* **WHAT IS REQUIRED**:
Go through the records and report each line holding the string "bear".

Scene change data
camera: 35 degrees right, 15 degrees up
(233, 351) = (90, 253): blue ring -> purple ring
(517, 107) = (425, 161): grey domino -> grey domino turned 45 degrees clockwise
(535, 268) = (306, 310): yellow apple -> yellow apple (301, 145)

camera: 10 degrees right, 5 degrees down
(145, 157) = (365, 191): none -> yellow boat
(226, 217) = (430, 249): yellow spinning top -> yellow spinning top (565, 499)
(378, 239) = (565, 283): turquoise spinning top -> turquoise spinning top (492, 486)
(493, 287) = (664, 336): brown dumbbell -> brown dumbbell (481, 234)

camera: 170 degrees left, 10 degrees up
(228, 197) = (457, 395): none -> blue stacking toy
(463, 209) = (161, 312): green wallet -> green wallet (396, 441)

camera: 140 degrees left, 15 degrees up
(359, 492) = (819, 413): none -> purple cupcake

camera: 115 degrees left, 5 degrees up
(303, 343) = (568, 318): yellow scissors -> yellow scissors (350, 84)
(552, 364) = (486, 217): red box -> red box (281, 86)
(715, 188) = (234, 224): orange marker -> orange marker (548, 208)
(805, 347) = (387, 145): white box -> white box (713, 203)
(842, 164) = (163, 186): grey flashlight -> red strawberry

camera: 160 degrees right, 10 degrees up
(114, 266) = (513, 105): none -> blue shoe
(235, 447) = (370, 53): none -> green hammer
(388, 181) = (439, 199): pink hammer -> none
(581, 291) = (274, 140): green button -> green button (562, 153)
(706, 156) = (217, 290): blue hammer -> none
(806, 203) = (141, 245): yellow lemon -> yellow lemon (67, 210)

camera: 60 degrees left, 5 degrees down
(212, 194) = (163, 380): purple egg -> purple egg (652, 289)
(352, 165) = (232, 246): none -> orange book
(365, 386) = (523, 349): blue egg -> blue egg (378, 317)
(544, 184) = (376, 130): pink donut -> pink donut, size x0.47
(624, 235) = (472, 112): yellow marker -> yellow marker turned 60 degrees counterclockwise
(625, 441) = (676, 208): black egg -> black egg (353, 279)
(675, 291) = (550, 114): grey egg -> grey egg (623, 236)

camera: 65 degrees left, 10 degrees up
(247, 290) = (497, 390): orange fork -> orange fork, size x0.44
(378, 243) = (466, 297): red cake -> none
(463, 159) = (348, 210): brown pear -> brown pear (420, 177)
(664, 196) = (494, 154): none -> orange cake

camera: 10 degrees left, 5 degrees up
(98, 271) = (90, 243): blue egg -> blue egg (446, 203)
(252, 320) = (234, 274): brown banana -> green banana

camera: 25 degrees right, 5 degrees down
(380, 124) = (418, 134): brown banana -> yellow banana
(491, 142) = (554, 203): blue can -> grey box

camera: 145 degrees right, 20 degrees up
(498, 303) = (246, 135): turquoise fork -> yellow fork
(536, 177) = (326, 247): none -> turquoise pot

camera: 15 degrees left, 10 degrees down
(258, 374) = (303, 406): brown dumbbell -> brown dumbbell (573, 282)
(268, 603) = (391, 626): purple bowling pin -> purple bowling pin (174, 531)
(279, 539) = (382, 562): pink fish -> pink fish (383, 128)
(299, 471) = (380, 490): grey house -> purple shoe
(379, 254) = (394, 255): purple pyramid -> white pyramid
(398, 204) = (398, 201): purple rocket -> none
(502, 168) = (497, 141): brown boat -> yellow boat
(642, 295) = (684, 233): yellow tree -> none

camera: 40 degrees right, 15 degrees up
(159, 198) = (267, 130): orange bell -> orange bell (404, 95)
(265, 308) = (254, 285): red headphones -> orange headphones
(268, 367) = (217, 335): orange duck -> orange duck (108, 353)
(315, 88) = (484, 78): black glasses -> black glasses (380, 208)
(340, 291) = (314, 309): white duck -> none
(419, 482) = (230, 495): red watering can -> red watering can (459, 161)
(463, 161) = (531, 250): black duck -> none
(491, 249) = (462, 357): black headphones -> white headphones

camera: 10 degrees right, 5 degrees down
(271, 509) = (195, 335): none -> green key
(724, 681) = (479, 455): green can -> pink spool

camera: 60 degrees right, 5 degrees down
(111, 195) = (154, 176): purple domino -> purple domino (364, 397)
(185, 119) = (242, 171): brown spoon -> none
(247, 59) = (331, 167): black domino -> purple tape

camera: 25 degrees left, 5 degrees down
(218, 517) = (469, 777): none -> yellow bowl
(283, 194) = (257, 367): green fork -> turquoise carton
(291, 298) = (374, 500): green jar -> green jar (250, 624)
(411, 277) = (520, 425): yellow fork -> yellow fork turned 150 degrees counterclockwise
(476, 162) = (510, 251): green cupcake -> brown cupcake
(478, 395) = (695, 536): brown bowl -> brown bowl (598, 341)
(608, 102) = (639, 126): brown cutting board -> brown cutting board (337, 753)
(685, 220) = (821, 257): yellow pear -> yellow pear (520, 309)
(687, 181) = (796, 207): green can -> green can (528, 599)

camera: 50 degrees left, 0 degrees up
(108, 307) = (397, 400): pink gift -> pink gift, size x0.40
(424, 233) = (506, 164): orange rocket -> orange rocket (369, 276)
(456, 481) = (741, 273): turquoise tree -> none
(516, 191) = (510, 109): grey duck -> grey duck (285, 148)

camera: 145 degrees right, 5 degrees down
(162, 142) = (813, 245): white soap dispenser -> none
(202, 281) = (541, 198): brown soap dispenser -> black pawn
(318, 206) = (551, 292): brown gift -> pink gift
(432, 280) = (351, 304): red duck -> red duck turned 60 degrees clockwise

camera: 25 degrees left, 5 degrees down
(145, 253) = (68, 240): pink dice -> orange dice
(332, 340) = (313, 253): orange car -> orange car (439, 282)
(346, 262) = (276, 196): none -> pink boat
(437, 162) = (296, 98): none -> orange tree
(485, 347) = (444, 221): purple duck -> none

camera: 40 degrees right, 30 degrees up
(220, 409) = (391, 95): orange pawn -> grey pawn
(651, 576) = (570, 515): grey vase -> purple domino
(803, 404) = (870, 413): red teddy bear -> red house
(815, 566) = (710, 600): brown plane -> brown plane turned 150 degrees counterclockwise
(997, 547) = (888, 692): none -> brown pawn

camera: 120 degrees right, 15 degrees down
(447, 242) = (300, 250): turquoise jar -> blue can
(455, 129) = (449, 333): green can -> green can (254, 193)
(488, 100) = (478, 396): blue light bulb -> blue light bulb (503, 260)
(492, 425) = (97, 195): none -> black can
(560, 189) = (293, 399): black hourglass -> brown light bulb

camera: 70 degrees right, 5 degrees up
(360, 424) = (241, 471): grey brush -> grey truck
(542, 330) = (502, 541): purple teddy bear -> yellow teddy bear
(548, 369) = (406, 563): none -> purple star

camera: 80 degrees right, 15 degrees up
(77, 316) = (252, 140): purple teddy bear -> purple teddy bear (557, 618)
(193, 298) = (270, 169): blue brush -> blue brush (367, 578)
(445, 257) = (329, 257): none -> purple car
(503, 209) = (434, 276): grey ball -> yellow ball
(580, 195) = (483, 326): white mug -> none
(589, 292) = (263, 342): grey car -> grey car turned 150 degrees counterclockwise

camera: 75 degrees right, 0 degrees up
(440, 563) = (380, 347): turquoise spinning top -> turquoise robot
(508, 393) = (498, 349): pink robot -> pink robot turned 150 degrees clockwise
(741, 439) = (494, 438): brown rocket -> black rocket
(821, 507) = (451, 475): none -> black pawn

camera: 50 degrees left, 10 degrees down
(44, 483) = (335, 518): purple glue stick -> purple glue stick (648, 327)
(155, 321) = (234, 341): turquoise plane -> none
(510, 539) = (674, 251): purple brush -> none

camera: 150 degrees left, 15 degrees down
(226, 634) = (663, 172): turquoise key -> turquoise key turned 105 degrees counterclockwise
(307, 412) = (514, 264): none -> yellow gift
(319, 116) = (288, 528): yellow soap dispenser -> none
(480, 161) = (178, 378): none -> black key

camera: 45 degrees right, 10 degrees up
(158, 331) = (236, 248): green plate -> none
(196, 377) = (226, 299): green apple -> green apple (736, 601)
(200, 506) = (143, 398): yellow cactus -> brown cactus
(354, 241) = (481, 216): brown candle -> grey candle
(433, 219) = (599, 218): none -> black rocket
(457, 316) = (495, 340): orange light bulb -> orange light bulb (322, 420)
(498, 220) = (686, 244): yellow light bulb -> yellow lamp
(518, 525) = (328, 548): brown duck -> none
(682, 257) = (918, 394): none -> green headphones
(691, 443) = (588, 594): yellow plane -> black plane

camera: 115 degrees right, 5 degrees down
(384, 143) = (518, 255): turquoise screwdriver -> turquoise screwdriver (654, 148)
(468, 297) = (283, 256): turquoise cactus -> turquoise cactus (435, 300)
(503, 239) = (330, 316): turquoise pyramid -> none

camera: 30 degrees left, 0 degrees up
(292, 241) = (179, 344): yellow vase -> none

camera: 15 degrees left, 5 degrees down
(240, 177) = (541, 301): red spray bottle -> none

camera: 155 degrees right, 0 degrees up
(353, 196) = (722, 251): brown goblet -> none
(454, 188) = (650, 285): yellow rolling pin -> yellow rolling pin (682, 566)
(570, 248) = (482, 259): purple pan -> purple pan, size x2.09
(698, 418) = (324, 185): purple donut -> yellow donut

* **WORKED SOLUTION**:
(803, 404) = (870, 413): red teddy bear -> red house
(542, 330) = (502, 541): purple teddy bear -> yellow teddy bear
(77, 316) = (252, 140): purple teddy bear -> purple teddy bear (557, 618)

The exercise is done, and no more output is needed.